Task statement.
Nothing but the lines from the one with "none -> cyan brick A8:A9 level 2" through the end of the records may appear in the answer, each reproduced exactly, pictures omitted.

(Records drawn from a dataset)
* * * * * * *
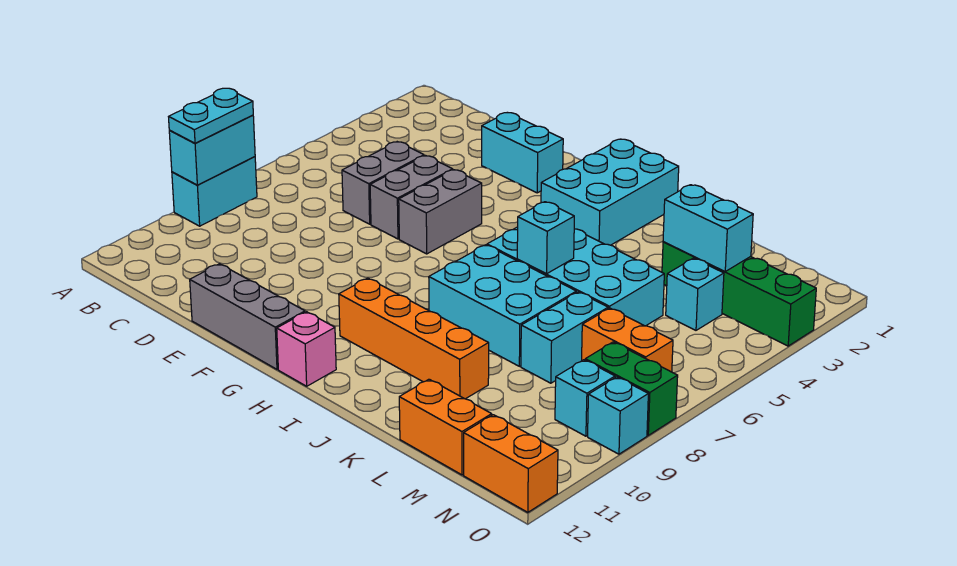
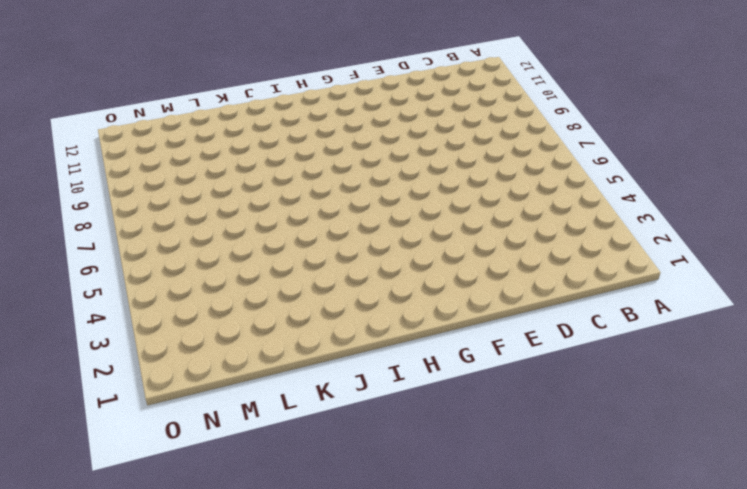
none -> cyan brick A8:A9 level 1
none -> grey brick D5:D6 level 1
none -> cyan brick E2:F2 level 1

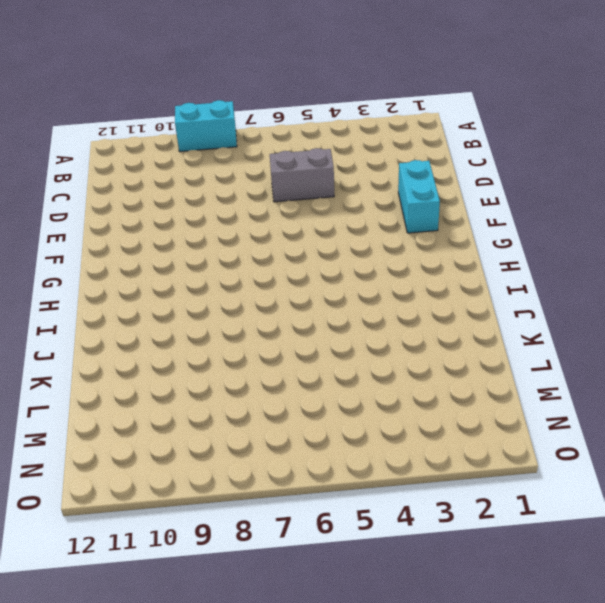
none -> grey brick E5:E6 level 1
none -> grey brick E12:G12 level 1
none -> grey brick F5:F6 level 1

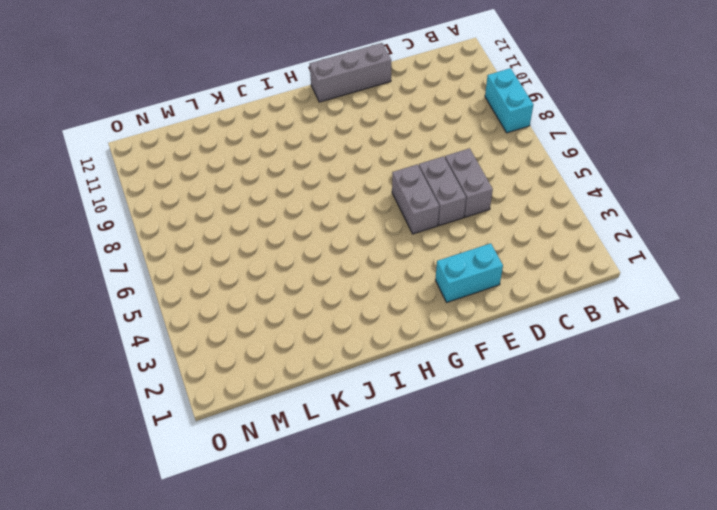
none -> cyan brick H1:I3 level 1
none -> orange brick H10:K10 level 1
none -> pink brick H12 level 1

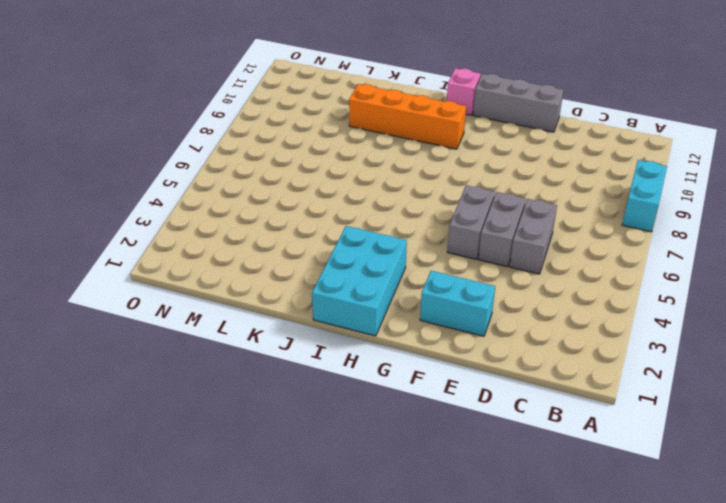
none -> cyan brick I5:L6 level 1
none -> cyan brick I7:K8 level 1
none -> green brick L3:O3 level 1

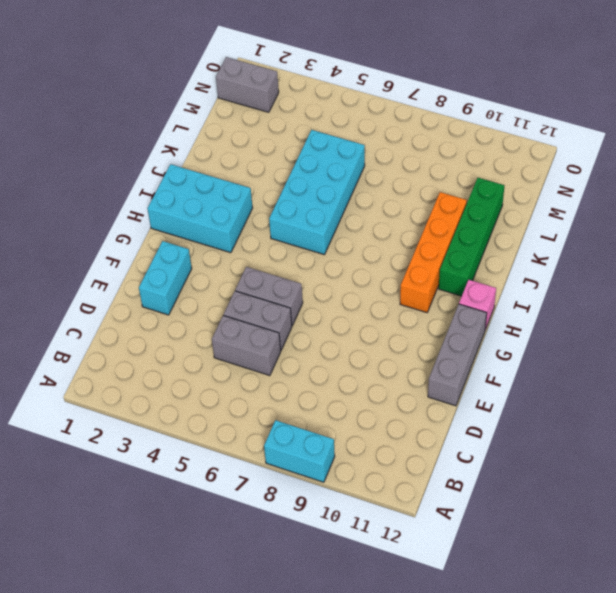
green brick I11:L11 level 1 -> green brick L3:O3 level 1
grey brick N1:N2 level 1 -> none
none -> cyan brick I7:K8 level 1
none -> cyan brick L7:L8 level 1
none -> orange brick L12:M12 level 1

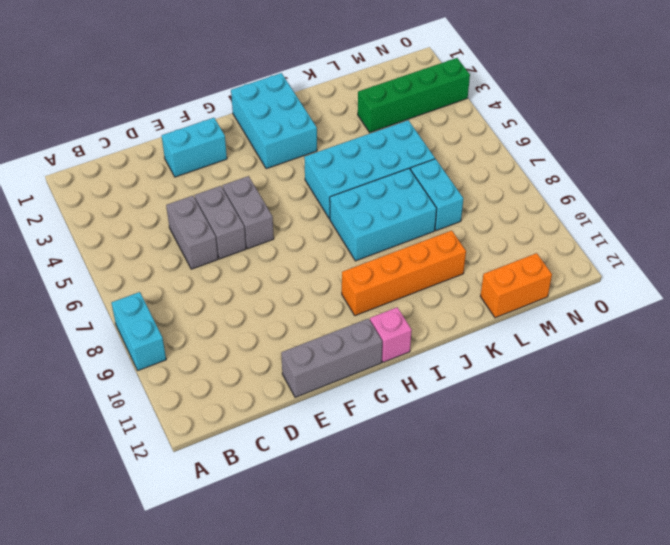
none -> cyan brick M4 level 1
none -> orange brick M7:N7 level 1
none -> green brick N8:O8 level 1

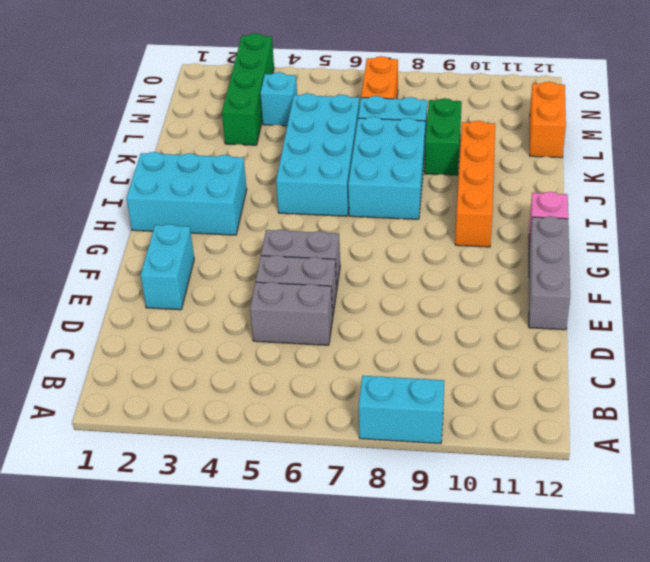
green brick K9:L9 level 1 -> green brick N8:O8 level 1
none -> cyan brick N9 level 1
none -> orange brick N12:O12 level 1
none -> cyan brick O9 level 1

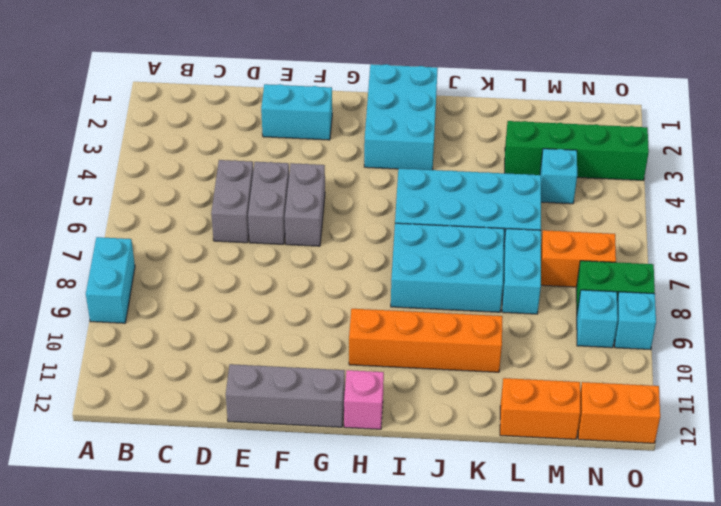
none -> cyan brick A8:A9 level 2
none -> cyan brick J6 level 2
none -> cyan brick L3:M3 level 2

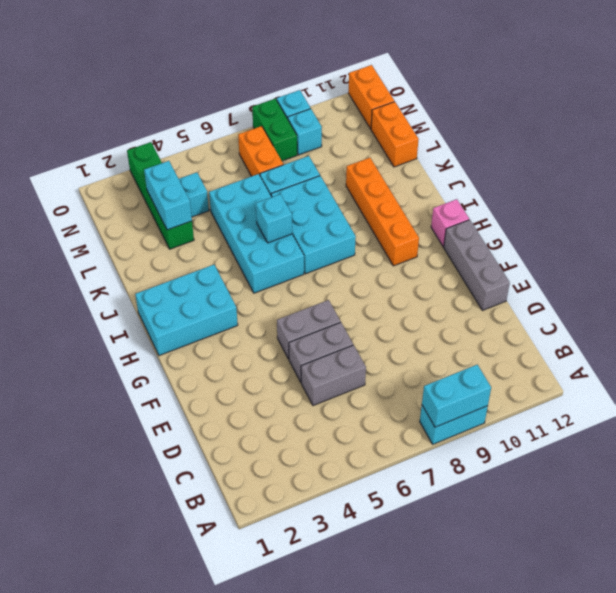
none -> cyan brick E2:F2 level 1
none -> cyan plate A8:A9 level 3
* * * * * * *
Task result.
none -> cyan brick A8:A9 level 2
none -> cyan brick J6 level 2
none -> cyan brick L3:M3 level 2

none -> cyan brick E2:F2 level 1
none -> cyan plate A8:A9 level 3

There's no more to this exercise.